• [TASK INSTRUCTIONS]: Would you please reproduce all the entries word for word, minus the pictures?

"""

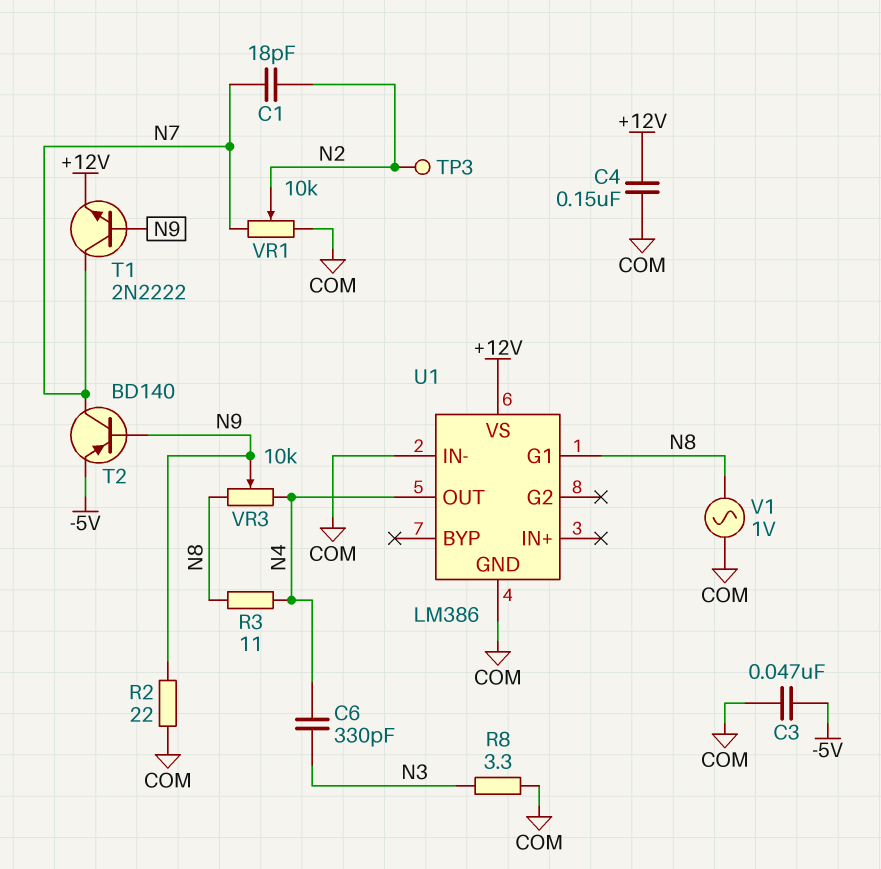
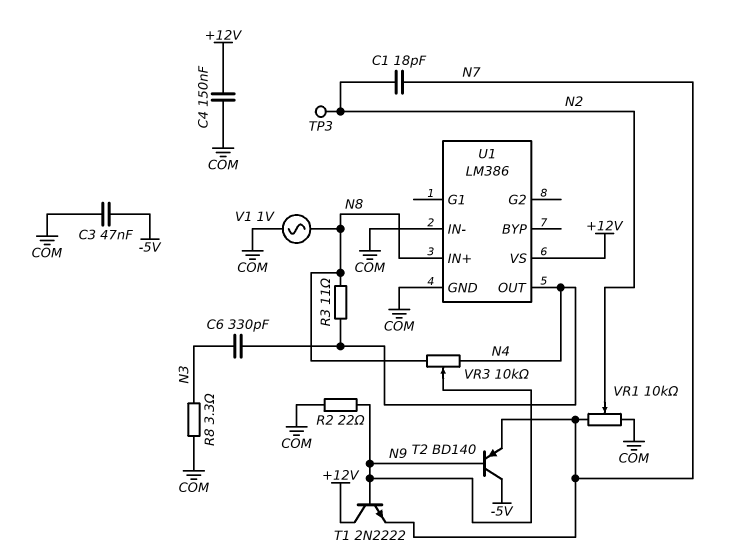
T1: NPN 2N2222 (B N9, C N7, E +12V) -> NPN 2N2222 (B N9, C +12V, E N7)
T2: PNP BD140 (B N9, C N7, E -5V) -> PNP BD140 (B N9, C -5V, E N7)
U1 pin G1: N8 -> none
U1 pin IN+: none -> N8

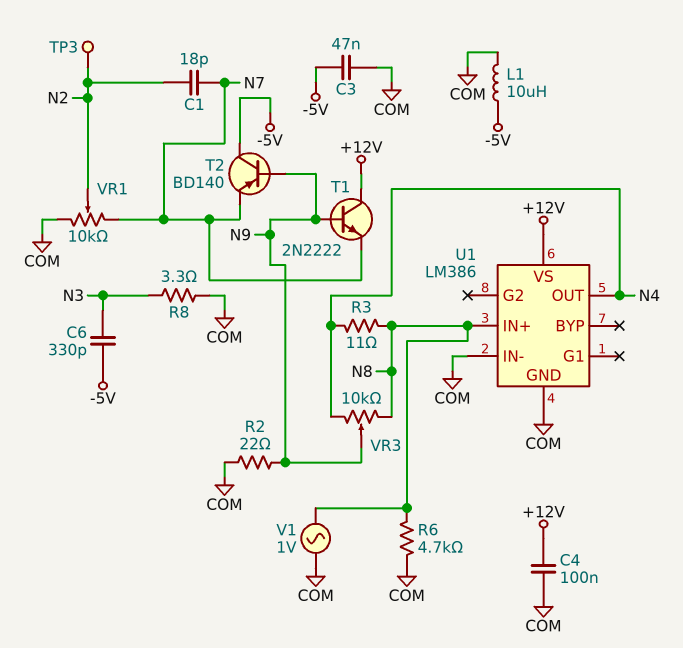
C4: 150nF (+12V, COM) -> 100nF (+12V, COM)
C6: 330pF (N3, N4) -> 330pF (-5V, N3)
L1: none -> 10uH (-5V, COM)
R6: none -> 4.7k (COM, N8)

"""

• [RESPONSE TO THIS TASK]:
T1: NPN 2N2222 (B N9, C N7, E +12V) -> NPN 2N2222 (B N9, C +12V, E N7)
T2: PNP BD140 (B N9, C N7, E -5V) -> PNP BD140 (B N9, C -5V, E N7)
U1 pin G1: N8 -> none
U1 pin IN+: none -> N8

C4: 150nF (+12V, COM) -> 100nF (+12V, COM)
C6: 330pF (N3, N4) -> 330pF (-5V, N3)
L1: none -> 10uH (-5V, COM)
R6: none -> 4.7k (COM, N8)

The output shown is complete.